Materials provided:
· · · · ·

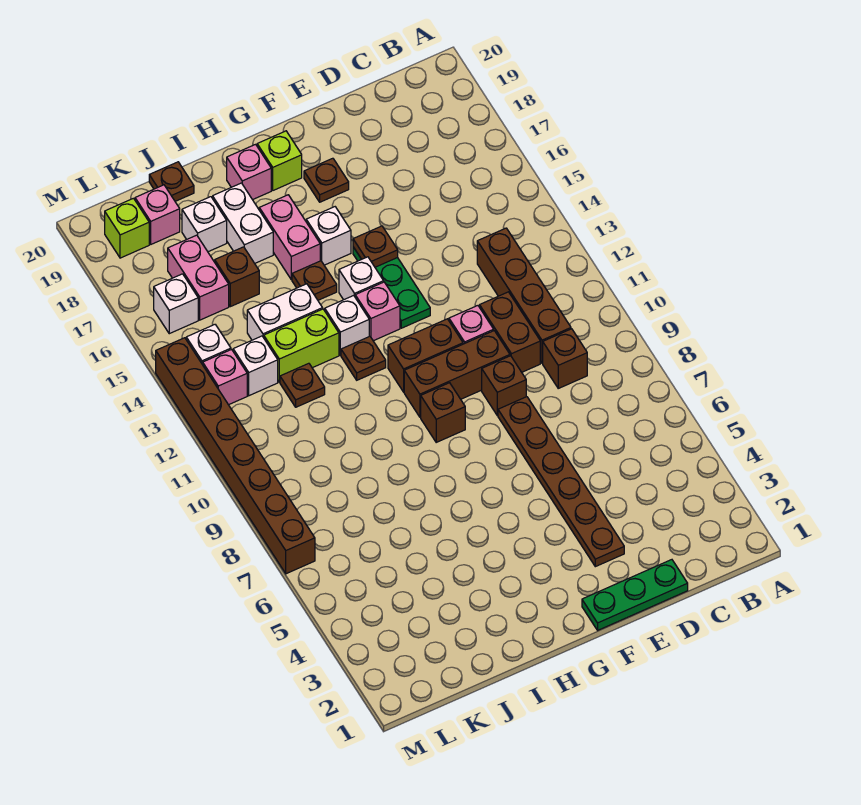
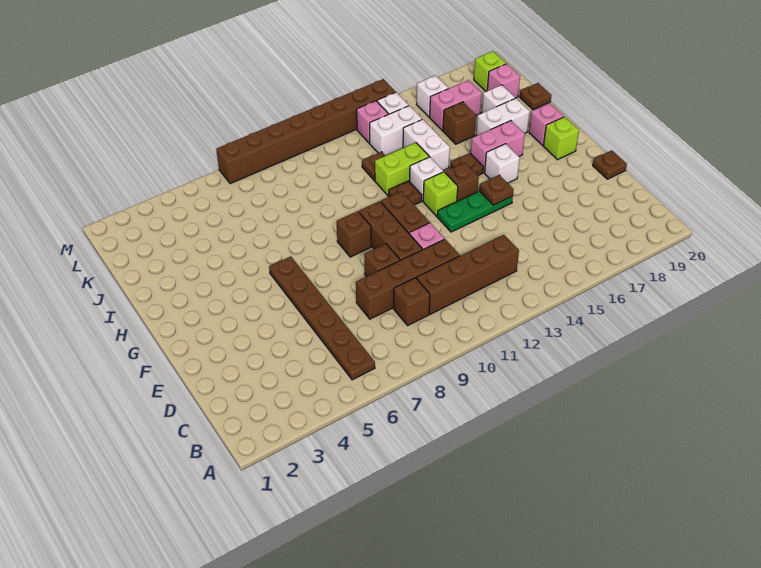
green plate D1:F1 level 1 -> none
brown brick D10:D11 level 1 -> brown brick D8:D11 level 1
brown plate E3:E8 level 1 -> brown plate B6:G6 level 1
brown plate F18 level 1 -> brown plate E20 level 1
pink brick G13 level 1 -> lime brick G13 level 1
white brick G14 level 1 -> brown brick G14 level 1
lime brick I13:J13 level 1 -> lime brick I12:I13 level 1
white brick K13 level 1 -> white brick K13:K14 level 1

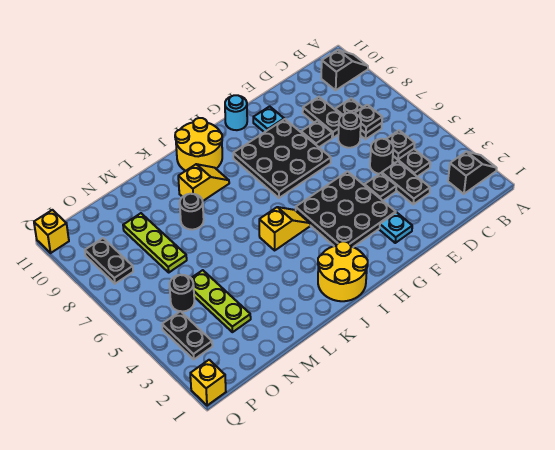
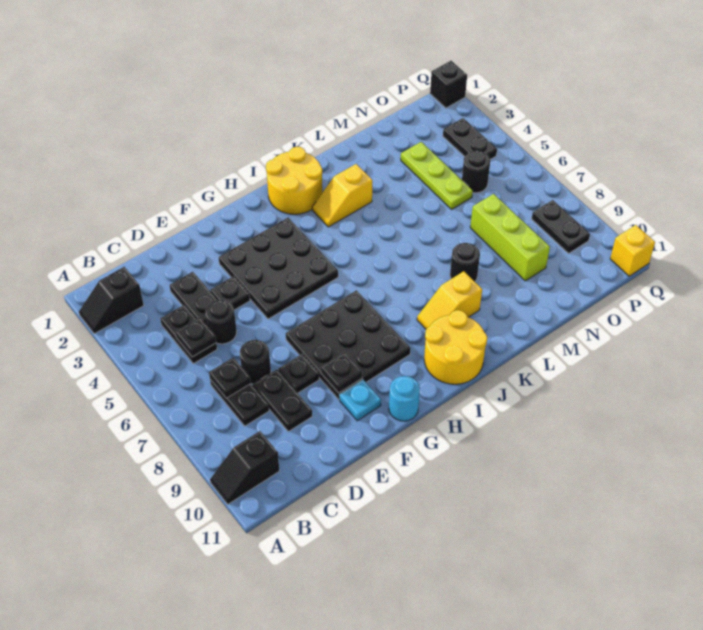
cyan plate F2 level 1 -> none
none -> black plate F9 level 2
yellow slope I5:J5 level 1 top J -> yellow slope J3:K3 level 1 top K
lime plate N7:N9 level 1 -> lime brick N7:N9 level 1
yellow brick Q1 level 1 -> black brick Q1 level 1

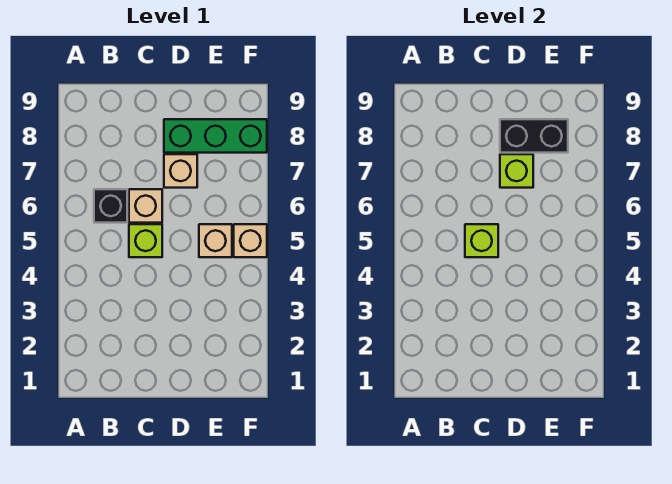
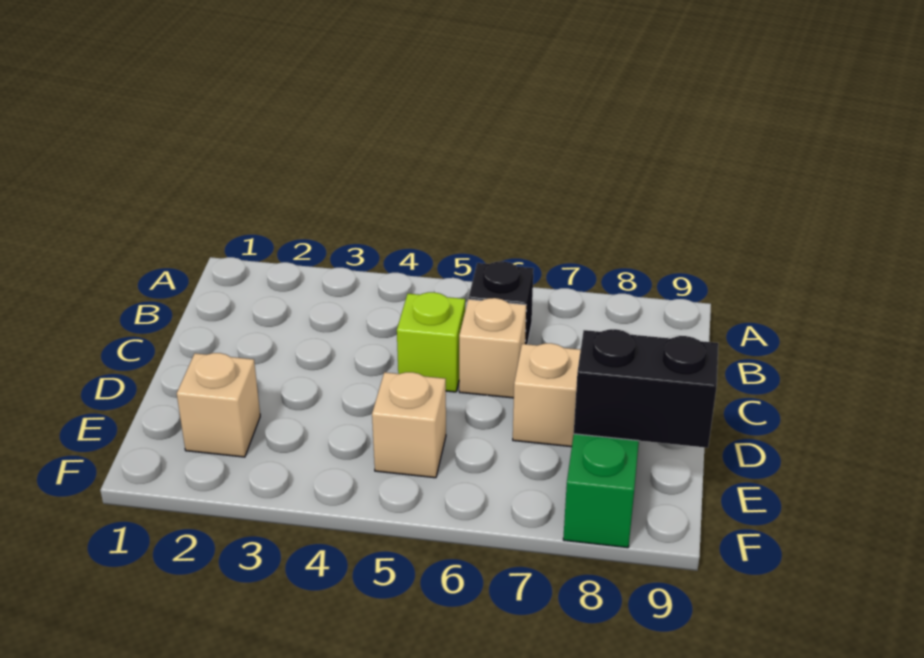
lime brick C5 level 2 -> none
lime brick D7 level 2 -> none
black brick D8:E8 level 2 -> black brick E8:E9 level 2
tan brick F5 level 1 -> tan brick E2 level 1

· · · · ·

Everything from the line with "lime brick I13:J13" through the final line of the material is to be returned exactly, both ends included, apart from the pictures.

Result:
lime brick I13:J13 level 1 -> lime brick I12:I13 level 1
white brick K13 level 1 -> white brick K13:K14 level 1

cyan plate F2 level 1 -> none
none -> black plate F9 level 2
yellow slope I5:J5 level 1 top J -> yellow slope J3:K3 level 1 top K
lime plate N7:N9 level 1 -> lime brick N7:N9 level 1
yellow brick Q1 level 1 -> black brick Q1 level 1

lime brick C5 level 2 -> none
lime brick D7 level 2 -> none
black brick D8:E8 level 2 -> black brick E8:E9 level 2
tan brick F5 level 1 -> tan brick E2 level 1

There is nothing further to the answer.